Colored object listings:
=======

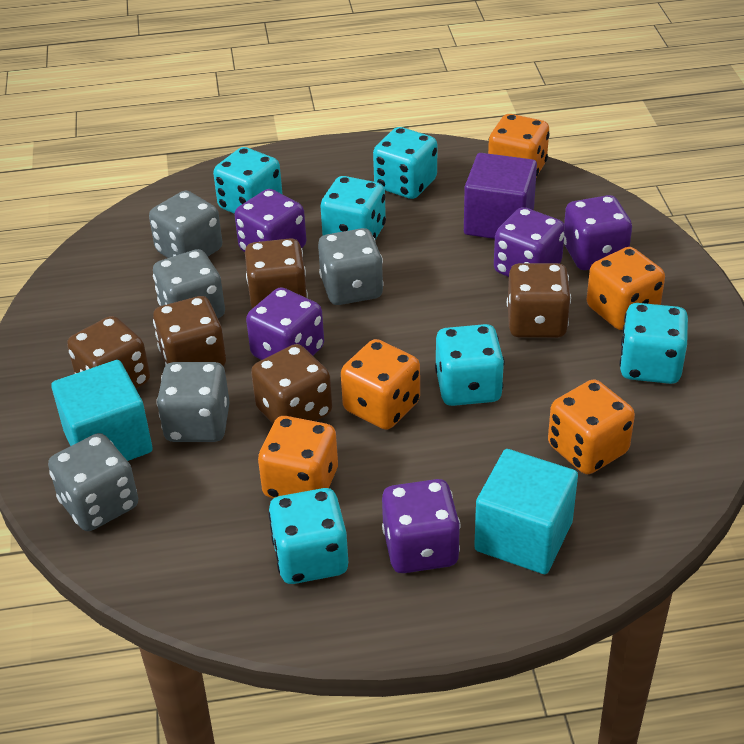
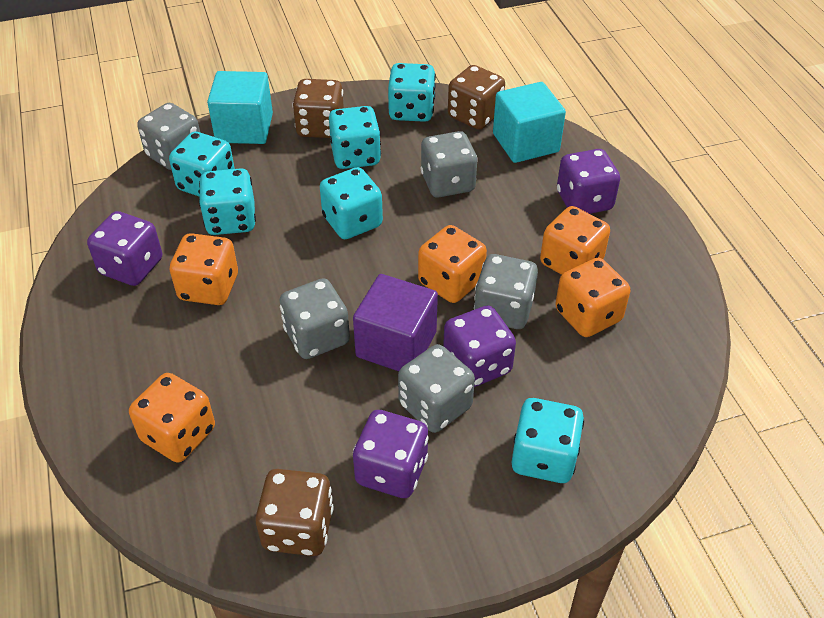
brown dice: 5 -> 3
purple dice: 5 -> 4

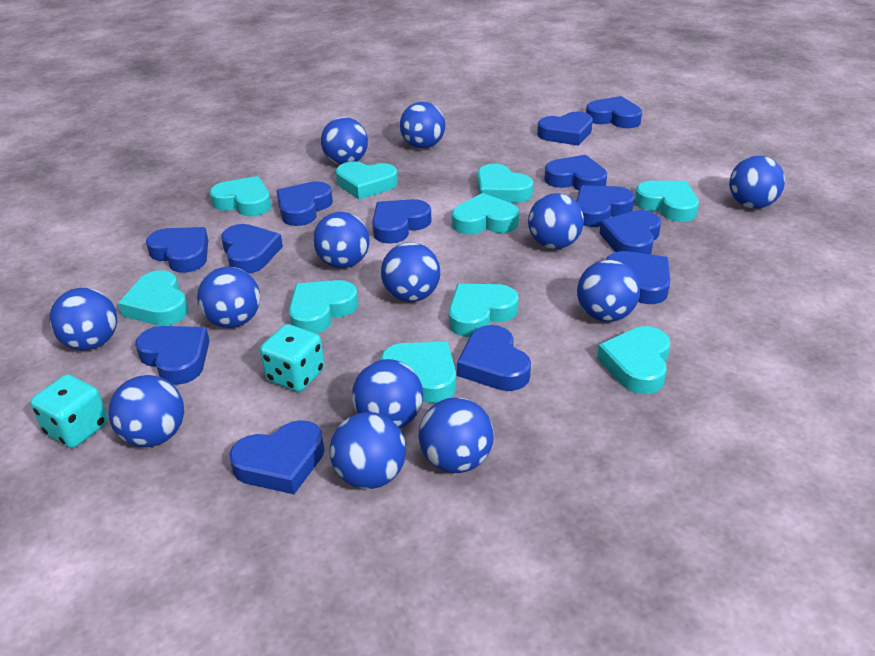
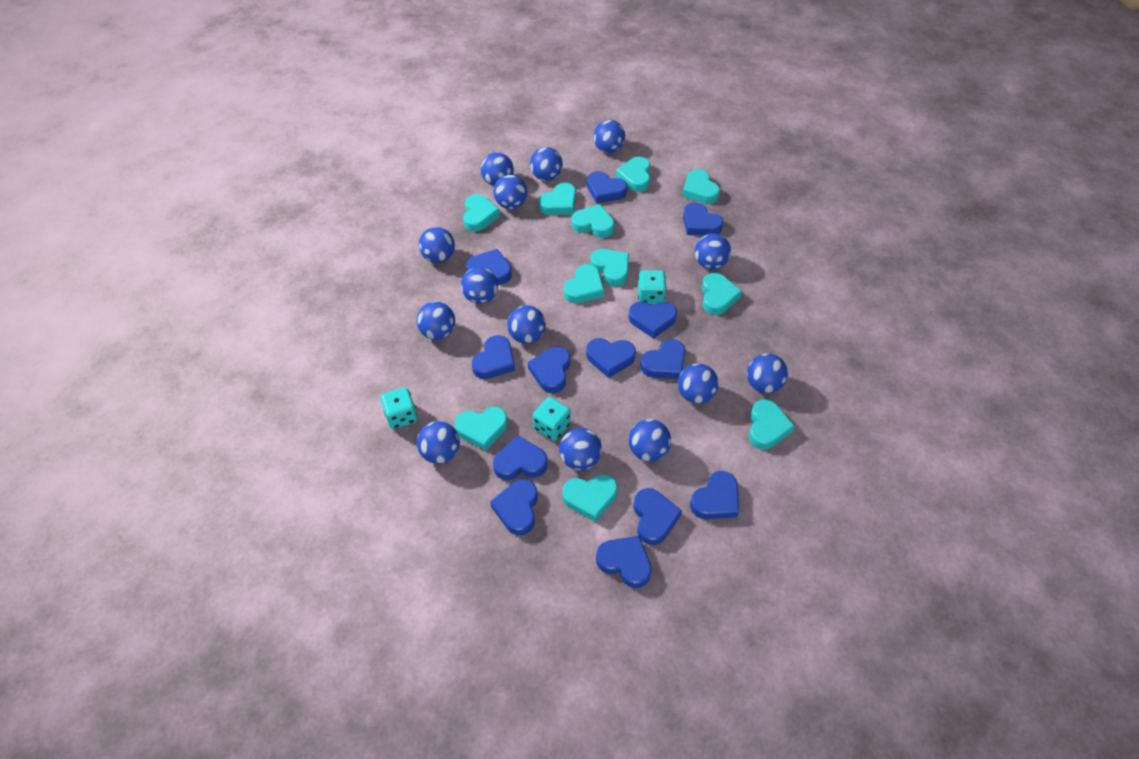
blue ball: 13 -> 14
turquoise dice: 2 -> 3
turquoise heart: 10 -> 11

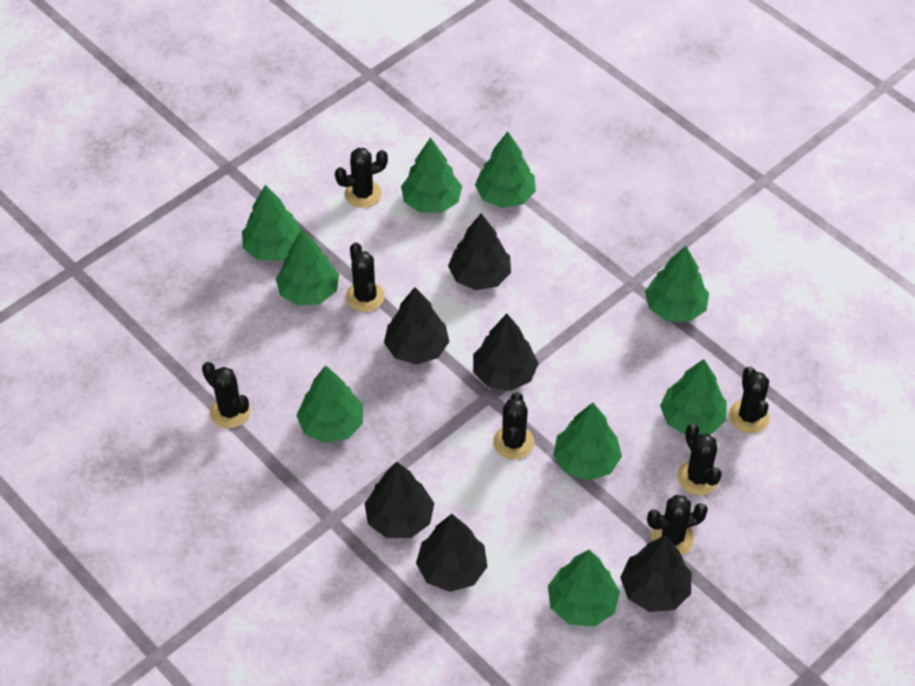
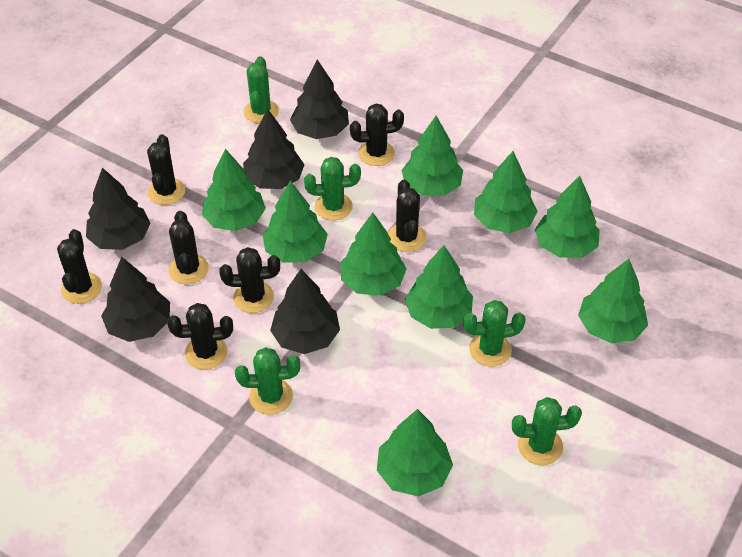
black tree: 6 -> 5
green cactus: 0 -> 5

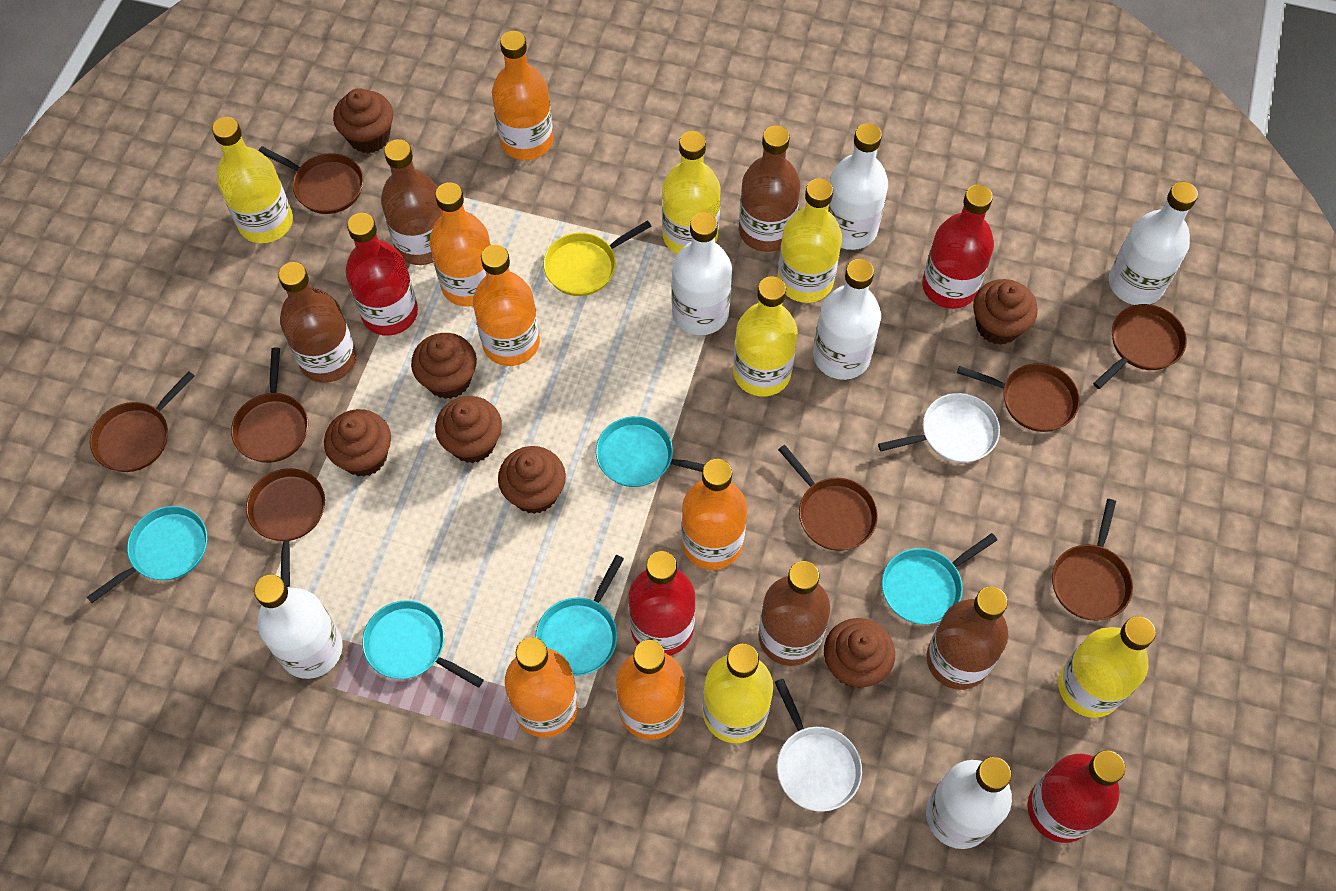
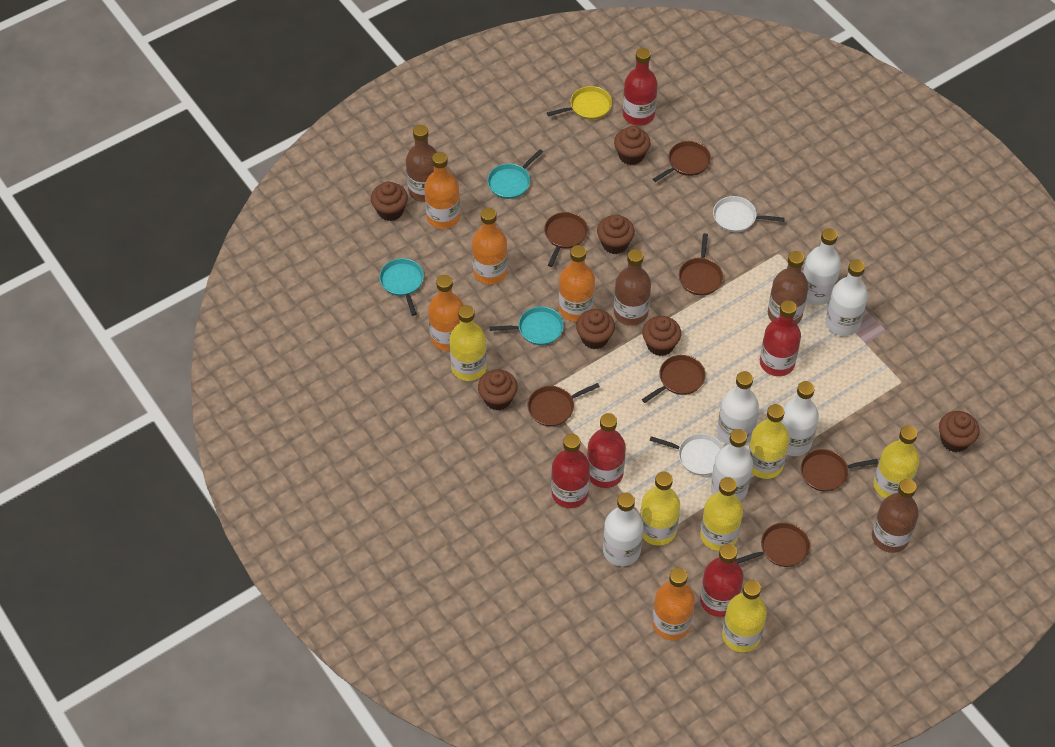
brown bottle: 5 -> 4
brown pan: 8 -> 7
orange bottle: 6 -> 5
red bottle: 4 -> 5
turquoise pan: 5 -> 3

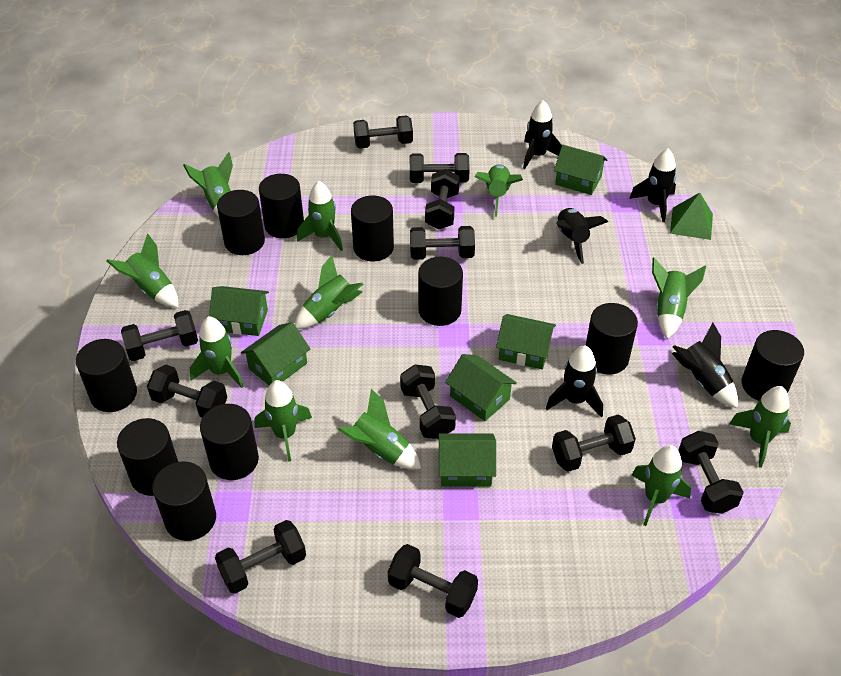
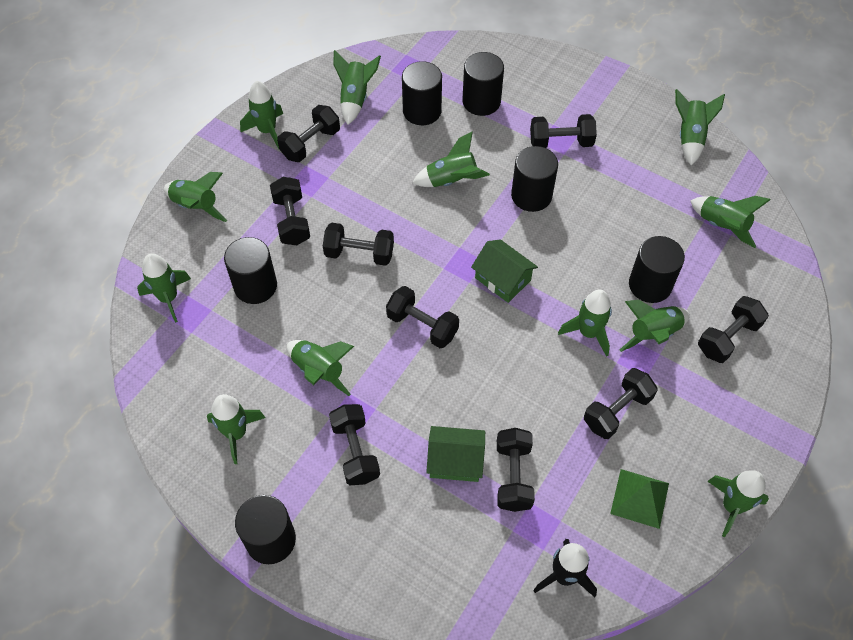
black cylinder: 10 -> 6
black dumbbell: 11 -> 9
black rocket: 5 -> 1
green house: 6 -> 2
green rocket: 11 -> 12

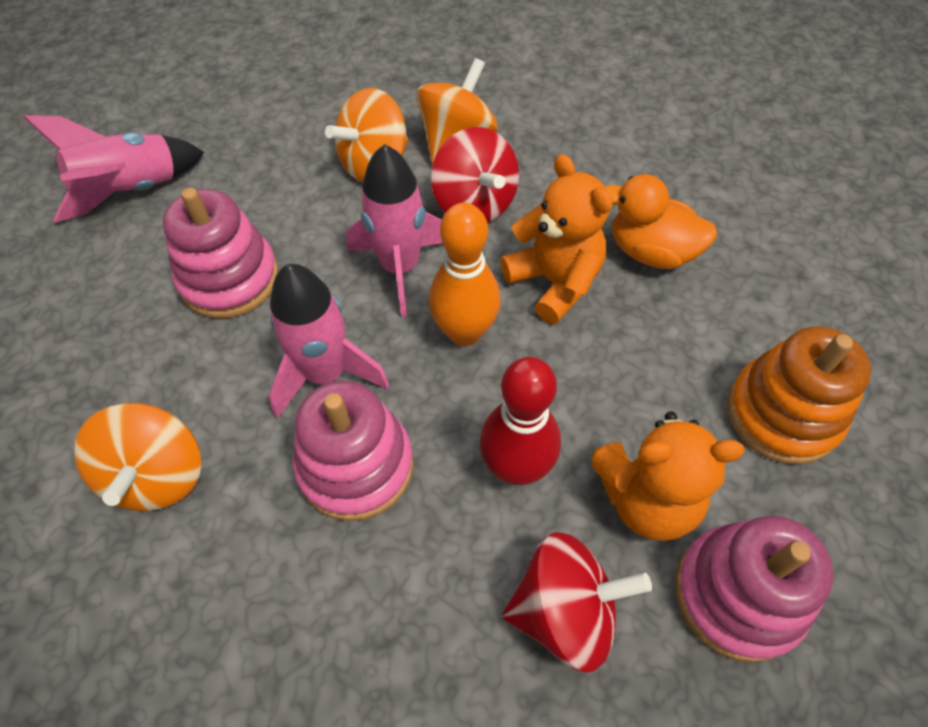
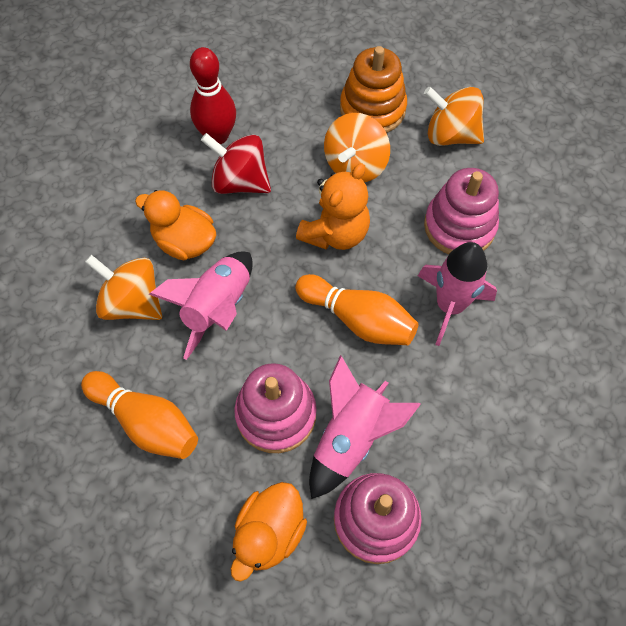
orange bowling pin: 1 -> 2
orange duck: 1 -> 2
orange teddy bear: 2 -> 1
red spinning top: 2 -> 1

=======

WHAT NEEDS TO BE DONE: Reproduce all entries without any change, and omit the pictures.

OUTPUT FOR THIS EXERCISE:
brown dice: 5 -> 3
purple dice: 5 -> 4

blue ball: 13 -> 14
turquoise dice: 2 -> 3
turquoise heart: 10 -> 11

black tree: 6 -> 5
green cactus: 0 -> 5

brown bottle: 5 -> 4
brown pan: 8 -> 7
orange bottle: 6 -> 5
red bottle: 4 -> 5
turquoise pan: 5 -> 3

black cylinder: 10 -> 6
black dumbbell: 11 -> 9
black rocket: 5 -> 1
green house: 6 -> 2
green rocket: 11 -> 12

orange bowling pin: 1 -> 2
orange duck: 1 -> 2
orange teddy bear: 2 -> 1
red spinning top: 2 -> 1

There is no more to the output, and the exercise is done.